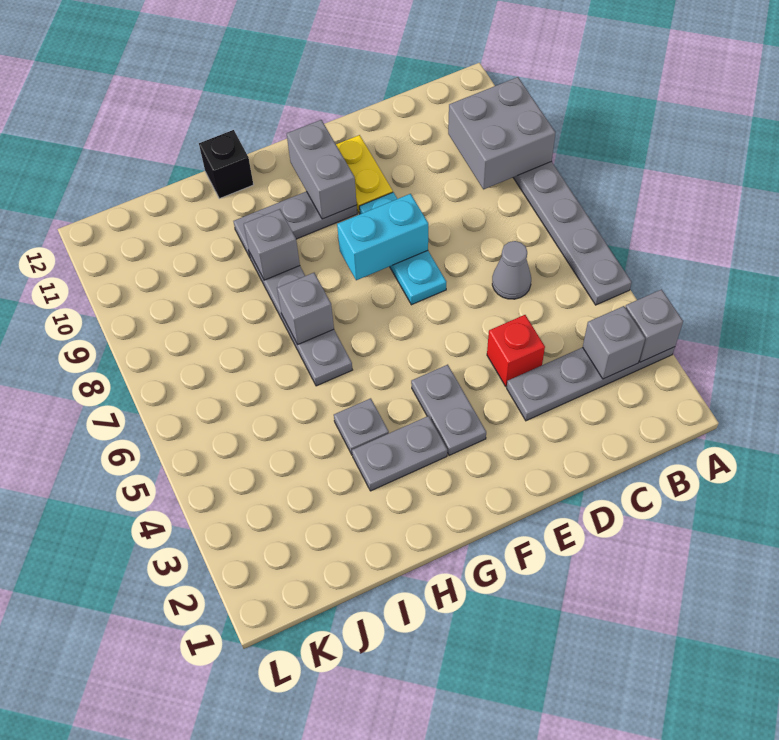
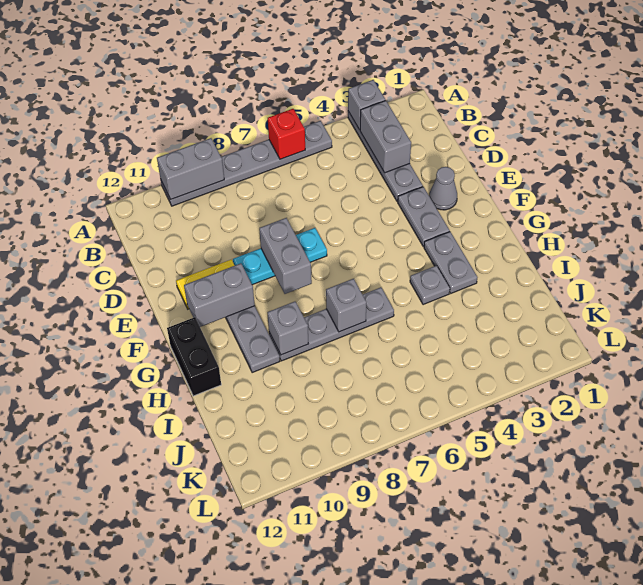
grey brick A9:B10 level 2 -> grey brick A9:A10 level 2
grey brick B3 level 2 -> grey brick B3:C3 level 2
grey cone C6 level 1 -> grey cone E2 level 1
red brick D4 level 1 -> red brick A6 level 2
cyan brick E8:F8 level 2 -> grey brick E8:F8 level 2
grey plate F3:F4 level 1 -> grey plate E3:F3 level 1
black brick H12 level 1 -> black brick G12:H12 level 1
┄┄┄┄┄┄┄┄┄┄┄┄┄┄┄┄┄┄┄┄
**What you have to do**
Reproduce the records above exactly, leaving out every picture they contain.

**Answer box**
grey brick A9:B10 level 2 -> grey brick A9:A10 level 2
grey brick B3 level 2 -> grey brick B3:C3 level 2
grey cone C6 level 1 -> grey cone E2 level 1
red brick D4 level 1 -> red brick A6 level 2
cyan brick E8:F8 level 2 -> grey brick E8:F8 level 2
grey plate F3:F4 level 1 -> grey plate E3:F3 level 1
black brick H12 level 1 -> black brick G12:H12 level 1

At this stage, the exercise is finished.